(BRIEF) Below are the records; count how many of their lines hold the string "camera" and give the number alone.

SOURCE DATA Block Start

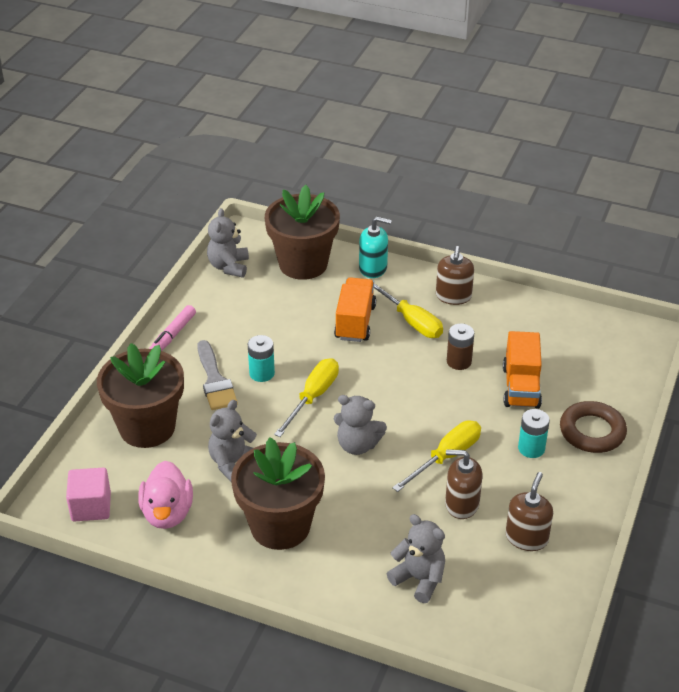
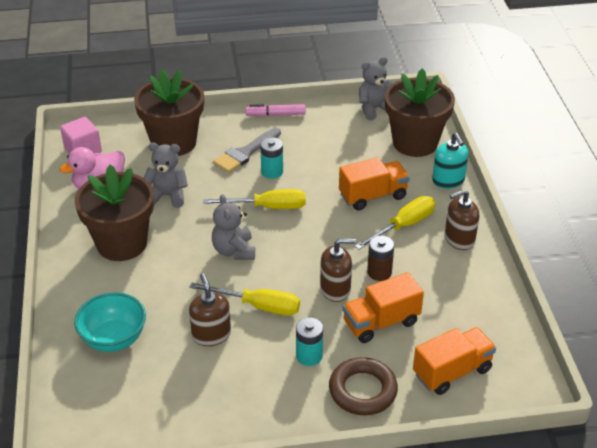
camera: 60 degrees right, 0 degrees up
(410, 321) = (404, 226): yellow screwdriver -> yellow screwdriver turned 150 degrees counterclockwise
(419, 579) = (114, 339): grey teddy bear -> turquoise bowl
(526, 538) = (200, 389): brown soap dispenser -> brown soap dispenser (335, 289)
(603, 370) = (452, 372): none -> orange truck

SOURCE DATA Block End
SOURCE DATA Block Start

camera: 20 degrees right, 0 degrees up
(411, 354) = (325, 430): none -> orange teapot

SOURCE DATA Block End

(RESULT BELOW) 2